### Problem description:
From the line that contains "purple padlock: 2 -> 3" through the end of the records below, write out each line exactly as it appears, but not the pictures.

### Given entries:
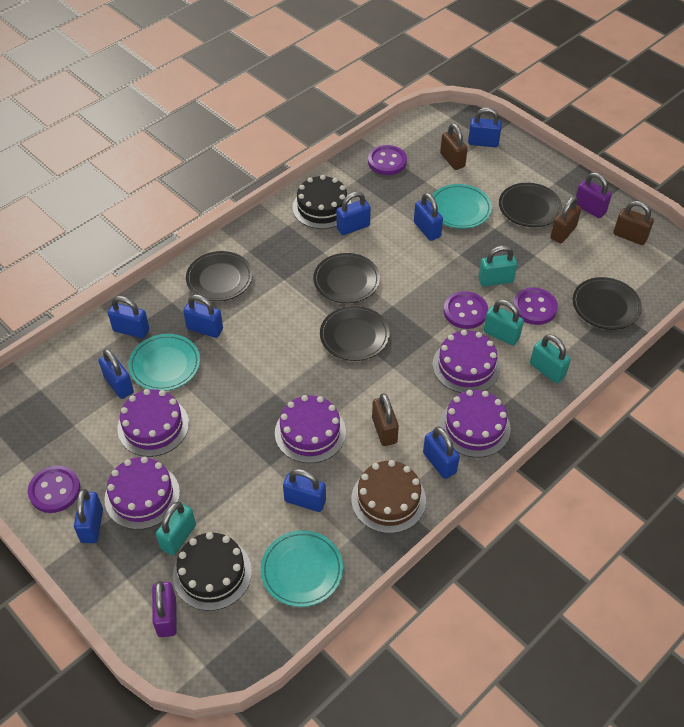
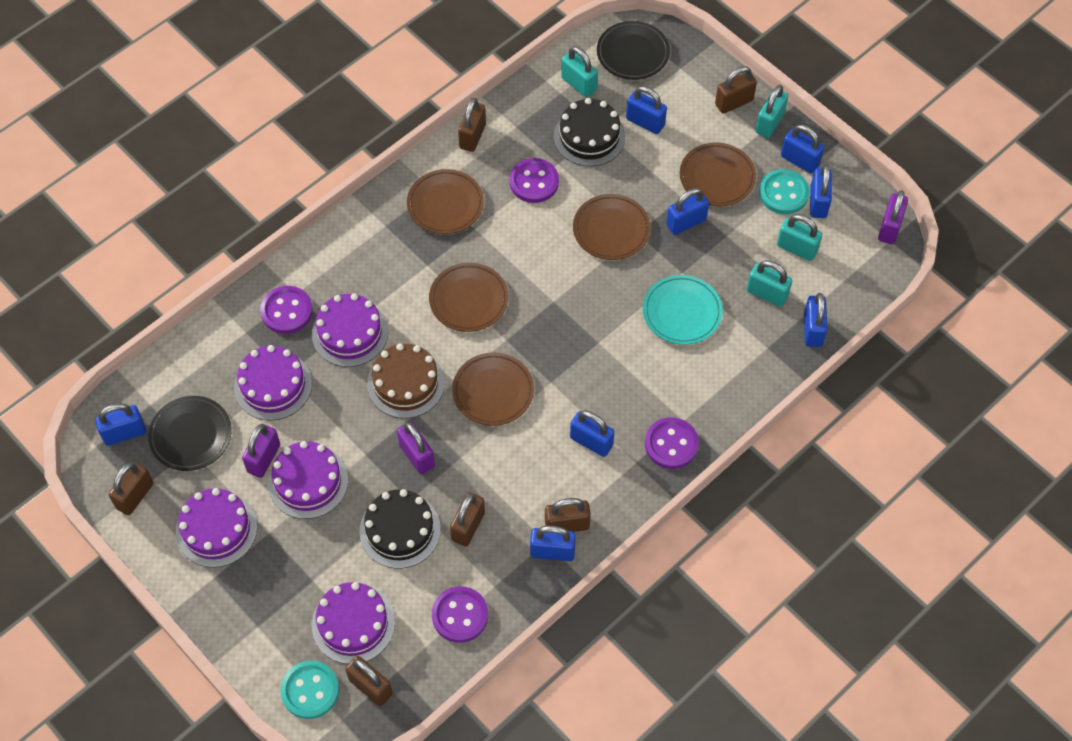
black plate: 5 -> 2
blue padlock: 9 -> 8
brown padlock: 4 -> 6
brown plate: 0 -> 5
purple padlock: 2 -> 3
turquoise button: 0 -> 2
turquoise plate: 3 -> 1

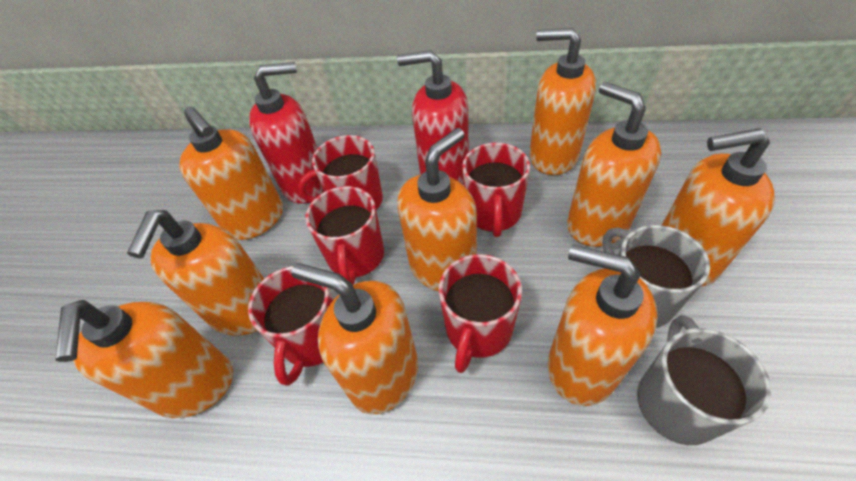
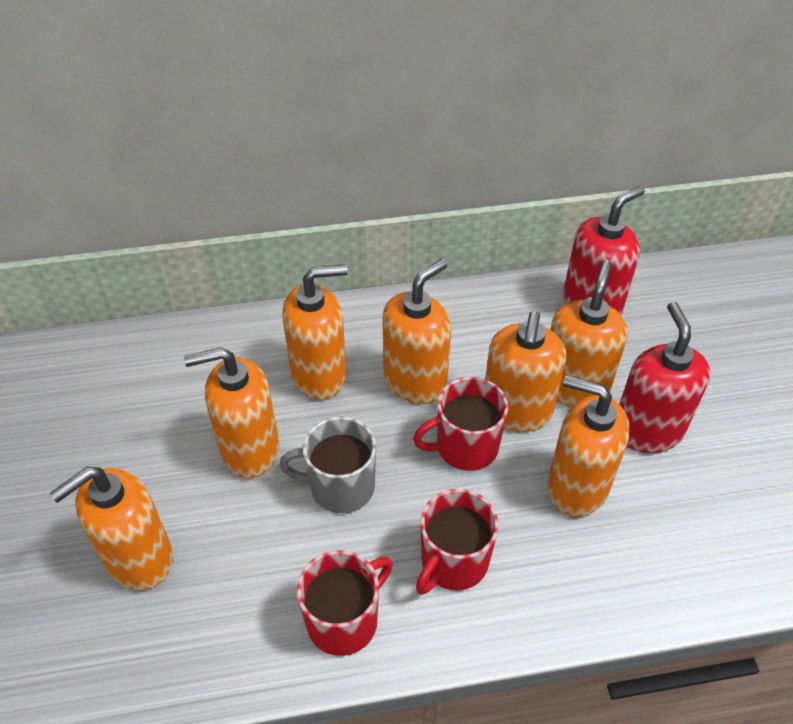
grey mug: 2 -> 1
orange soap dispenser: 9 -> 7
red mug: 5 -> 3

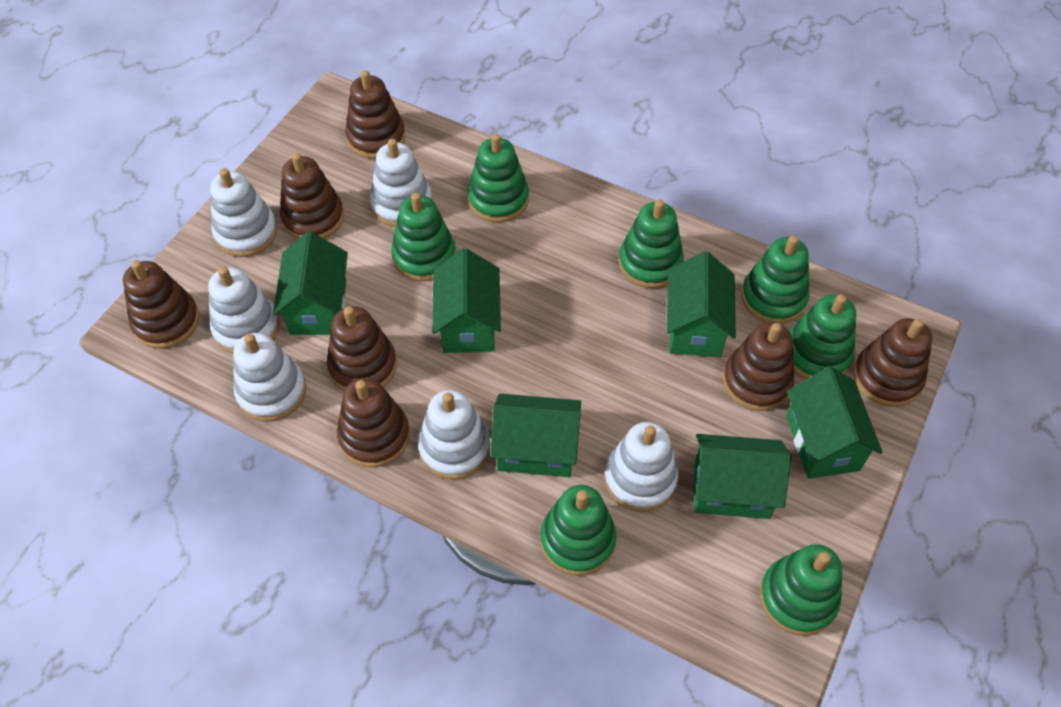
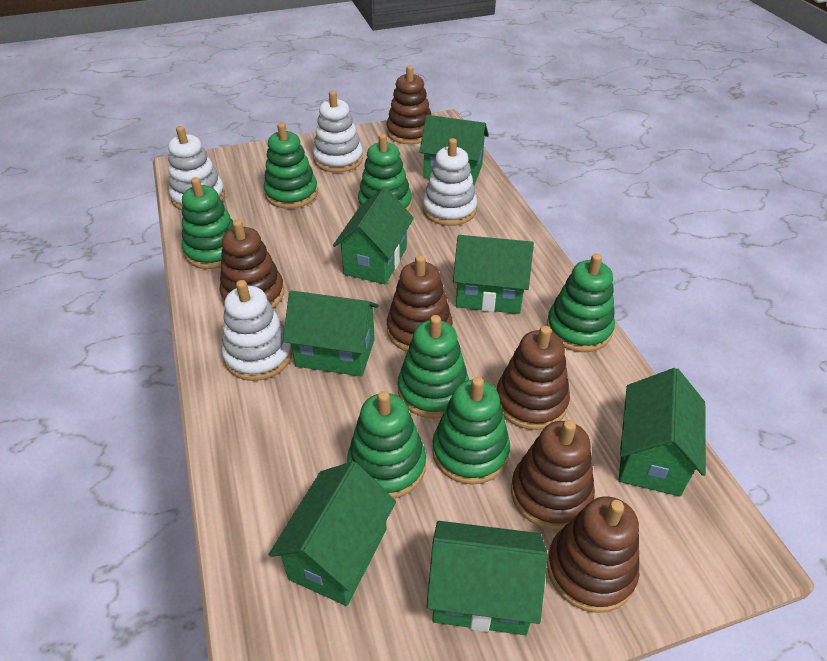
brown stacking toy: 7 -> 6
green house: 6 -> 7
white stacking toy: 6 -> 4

### Output for this exercise:
purple padlock: 2 -> 3
turquoise button: 0 -> 2
turquoise plate: 3 -> 1

grey mug: 2 -> 1
orange soap dispenser: 9 -> 7
red mug: 5 -> 3

brown stacking toy: 7 -> 6
green house: 6 -> 7
white stacking toy: 6 -> 4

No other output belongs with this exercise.